Pictures excluded, copy every record that follows exactly as it appears.

Object tracking records:
********************

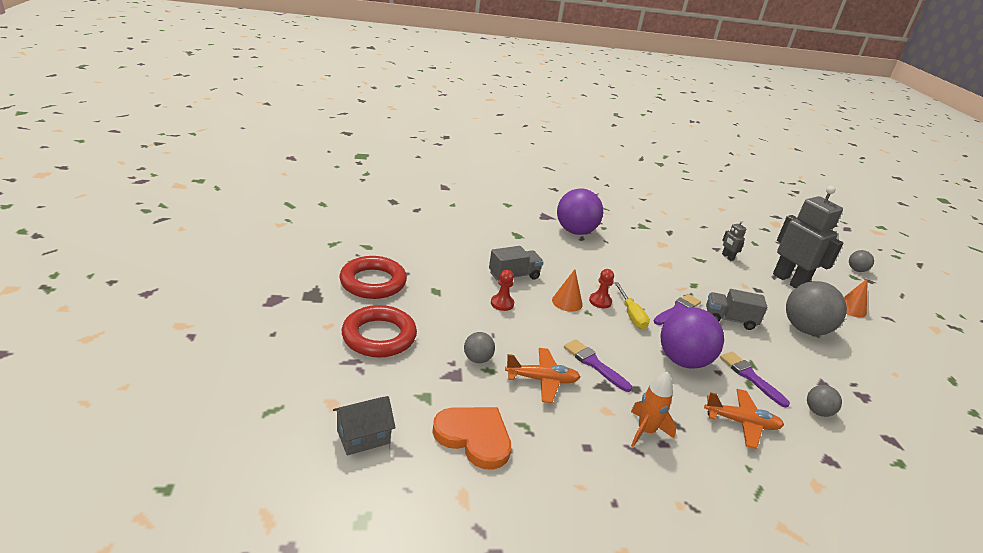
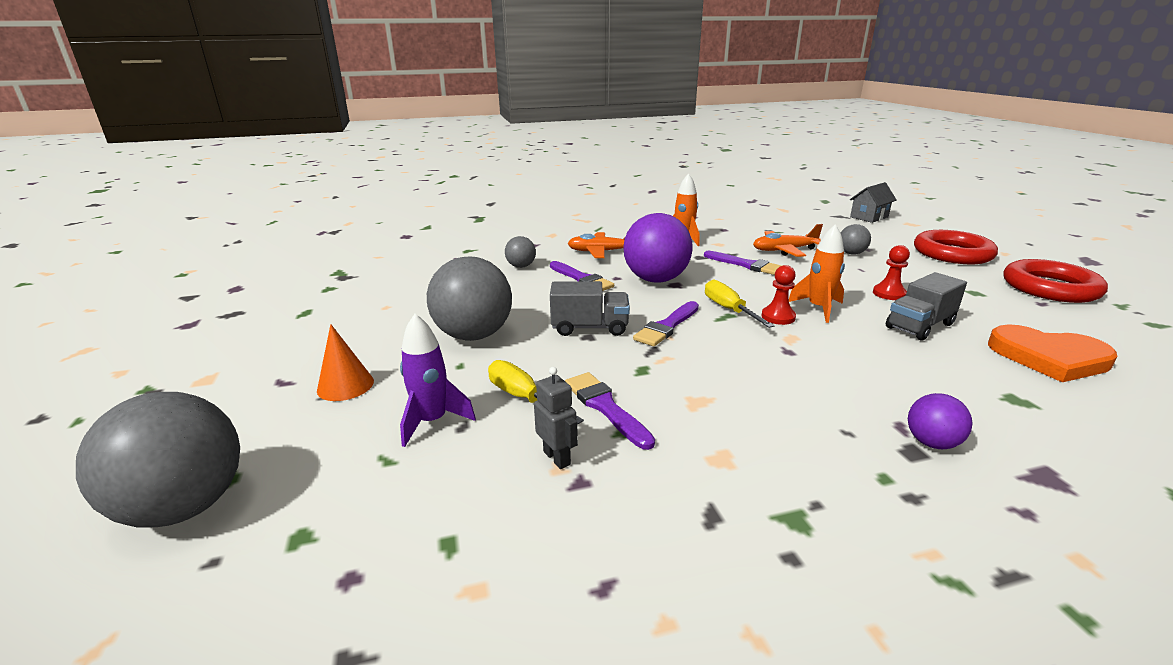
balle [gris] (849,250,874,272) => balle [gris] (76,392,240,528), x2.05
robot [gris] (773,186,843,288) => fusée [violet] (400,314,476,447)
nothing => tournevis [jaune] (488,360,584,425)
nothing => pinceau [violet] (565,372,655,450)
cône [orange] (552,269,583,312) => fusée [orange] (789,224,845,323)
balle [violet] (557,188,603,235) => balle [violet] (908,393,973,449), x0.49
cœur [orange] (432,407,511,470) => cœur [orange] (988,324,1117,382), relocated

********************

TASK ANSWER:
balle [gris] (849,250,874,272) => balle [gris] (76,392,240,528), x2.05
robot [gris] (773,186,843,288) => fusée [violet] (400,314,476,447)
nothing => tournevis [jaune] (488,360,584,425)
nothing => pinceau [violet] (565,372,655,450)
cône [orange] (552,269,583,312) => fusée [orange] (789,224,845,323)
balle [violet] (557,188,603,235) => balle [violet] (908,393,973,449), x0.49
cœur [orange] (432,407,511,470) => cœur [orange] (988,324,1117,382), relocated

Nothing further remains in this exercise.